YOUR INSTRUCTIONS:
Copy each line below as written, but skip the pictures.

(Difference listings)
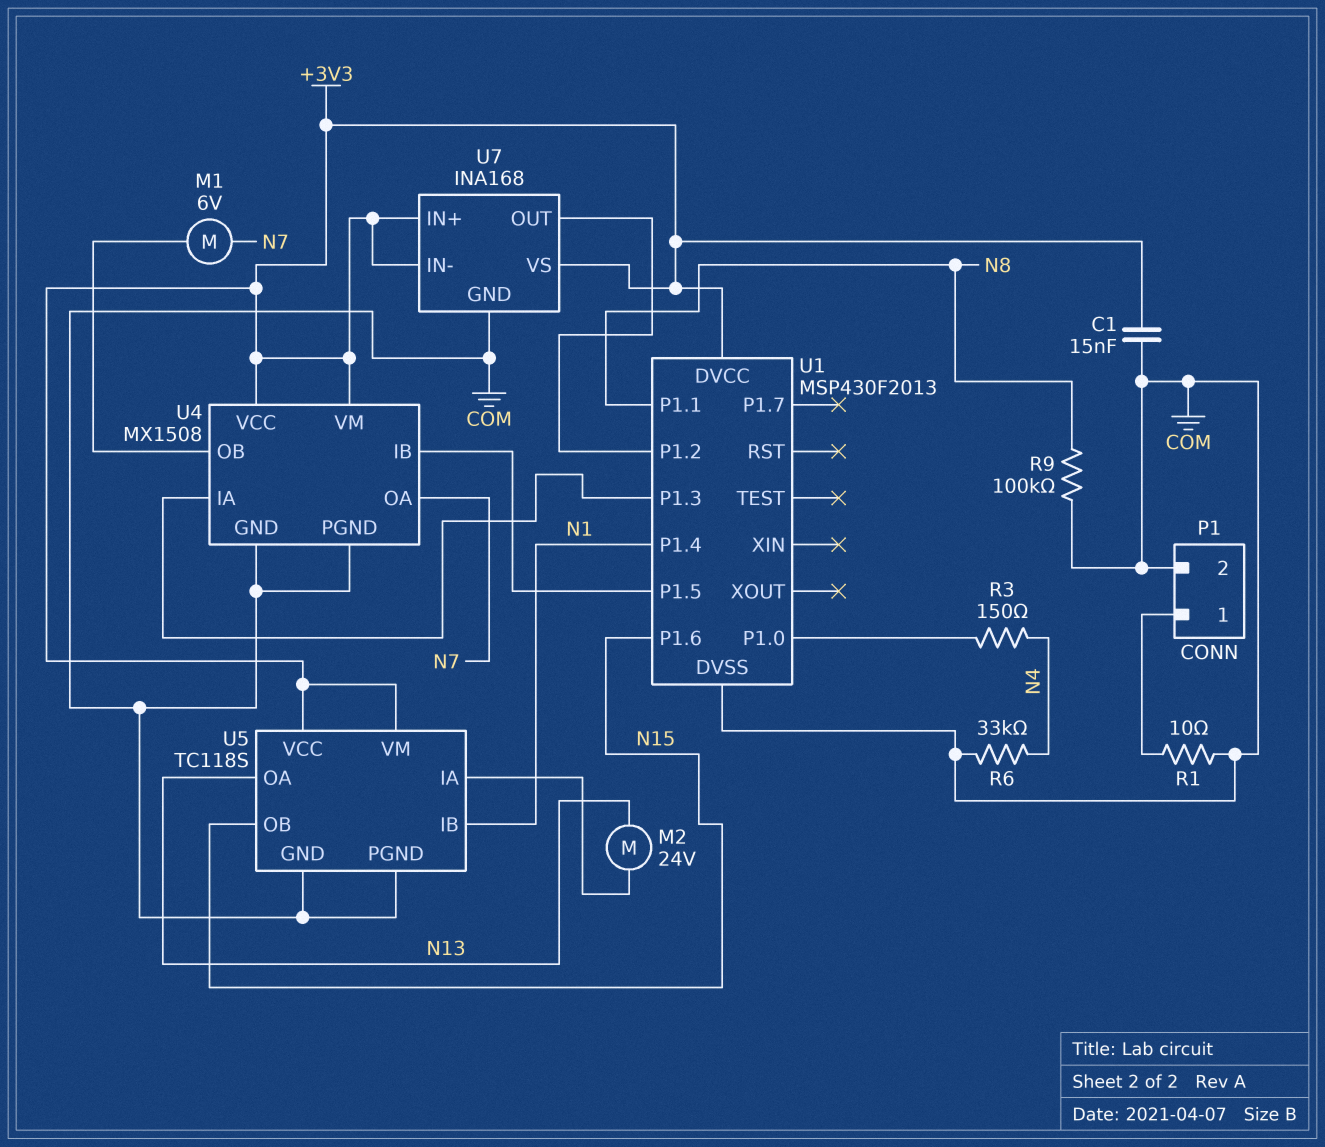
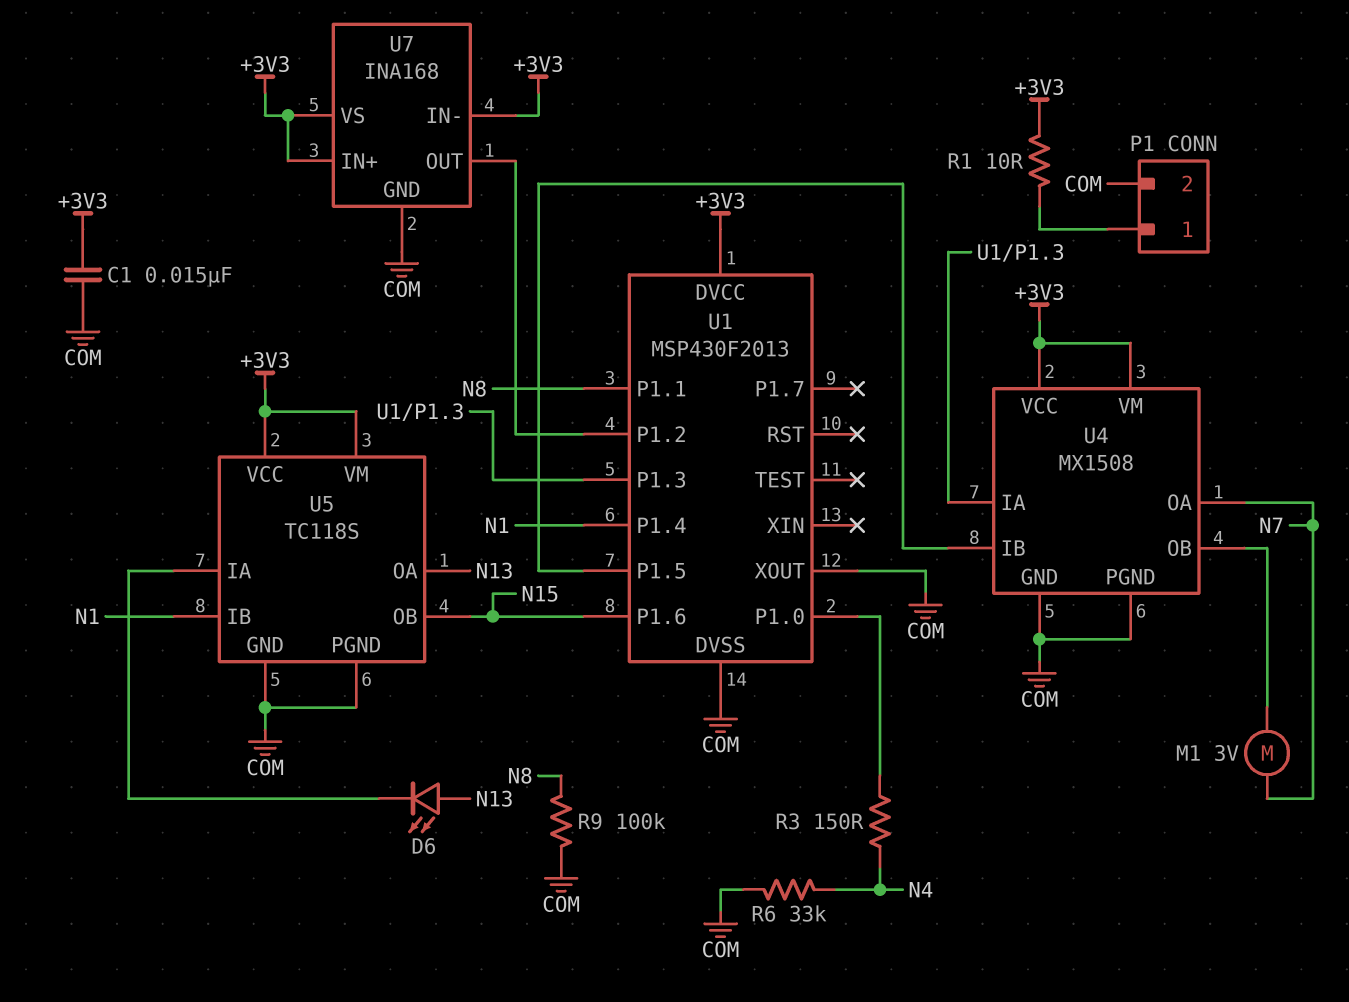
D6: none -> LED (A N13, K U5/IA)
M1: motor 6V (N7, U4/OB) -> motor 3V (N7, U4/OB)
M2: motor 24V (N13, U5/IA) -> none
R1: 10 (COM, P1/1) -> 10 (+3V3, P1/1)
U1 pin XOUT: none -> COM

SOLUTION:
D6: none -> LED (A N13, K U5/IA)
M1: motor 6V (N7, U4/OB) -> motor 3V (N7, U4/OB)
M2: motor 24V (N13, U5/IA) -> none
R1: 10 (COM, P1/1) -> 10 (+3V3, P1/1)
U1 pin XOUT: none -> COM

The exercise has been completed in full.